===== Data for review

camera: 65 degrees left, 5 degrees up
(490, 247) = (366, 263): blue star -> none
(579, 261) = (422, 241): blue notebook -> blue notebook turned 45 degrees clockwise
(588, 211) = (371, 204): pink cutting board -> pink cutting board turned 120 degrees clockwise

==========
===== Data for review

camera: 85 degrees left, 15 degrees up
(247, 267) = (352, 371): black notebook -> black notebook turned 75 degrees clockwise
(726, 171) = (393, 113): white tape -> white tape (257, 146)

==========

Assignment — Copy out each line of the data containing the string "degrees".

Task answer —
camera: 65 degrees left, 5 degrees up
(579, 261) = (422, 241): blue notebook -> blue notebook turned 45 degrees clockwise
(588, 211) = (371, 204): pink cutting board -> pink cutting board turned 120 degrees clockwise
camera: 85 degrees left, 15 degrees up
(247, 267) = (352, 371): black notebook -> black notebook turned 75 degrees clockwise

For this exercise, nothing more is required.